(Exercise) The data below holds the lines to copy: everything from the line containing "(79, 343) = (421, 107): brown" to the line containing "(480, 464) = (775, 302): green", both ends included, set down exactly.

══ Extracted information ══

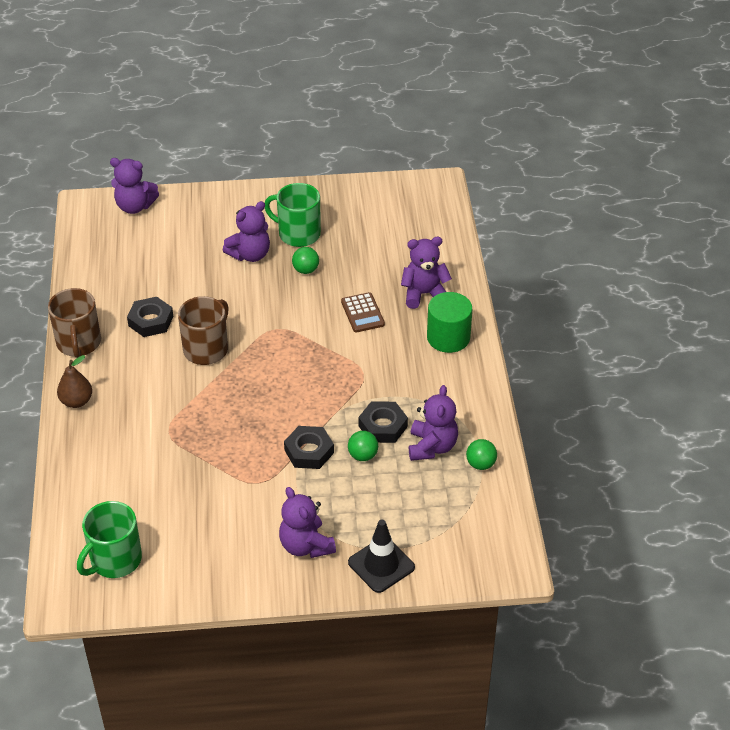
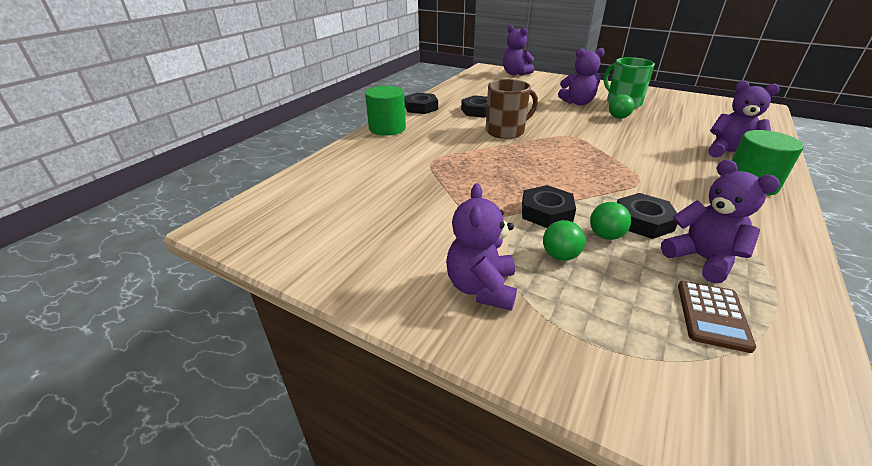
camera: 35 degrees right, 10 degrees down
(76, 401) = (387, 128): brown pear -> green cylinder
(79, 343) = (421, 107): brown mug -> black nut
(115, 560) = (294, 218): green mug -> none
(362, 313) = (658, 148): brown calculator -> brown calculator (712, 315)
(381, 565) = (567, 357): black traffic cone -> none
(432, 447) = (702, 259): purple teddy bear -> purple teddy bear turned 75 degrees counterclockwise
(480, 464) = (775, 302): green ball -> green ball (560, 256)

═══
══ Extracted information ══

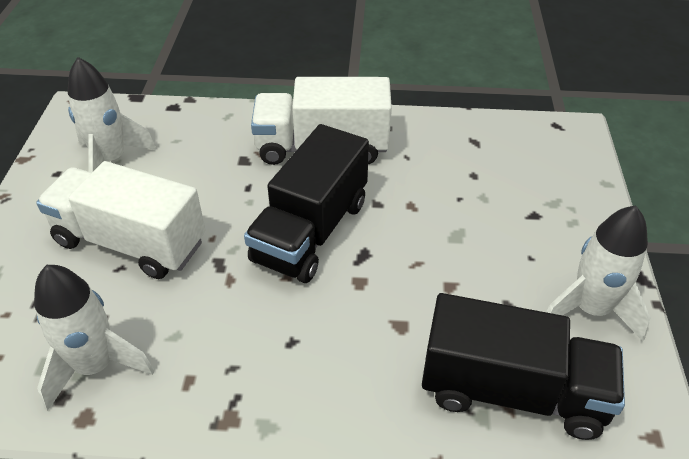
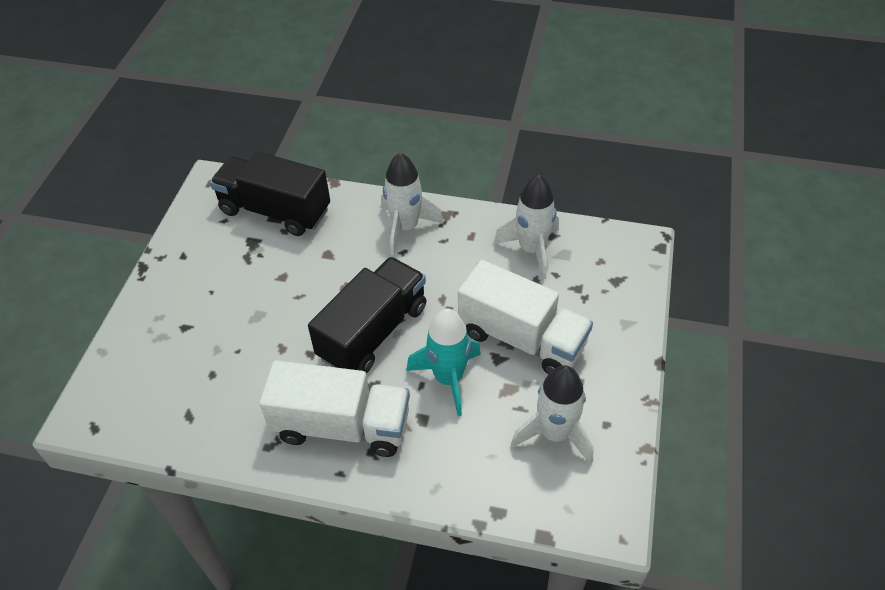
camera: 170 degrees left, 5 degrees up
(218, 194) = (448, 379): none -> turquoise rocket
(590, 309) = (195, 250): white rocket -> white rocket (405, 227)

═══

(The completed task)
(79, 343) = (421, 107): brown mug -> black nut
(115, 560) = (294, 218): green mug -> none
(362, 313) = (658, 148): brown calculator -> brown calculator (712, 315)
(381, 565) = (567, 357): black traffic cone -> none
(432, 447) = (702, 259): purple teddy bear -> purple teddy bear turned 75 degrees counterclockwise
(480, 464) = (775, 302): green ball -> green ball (560, 256)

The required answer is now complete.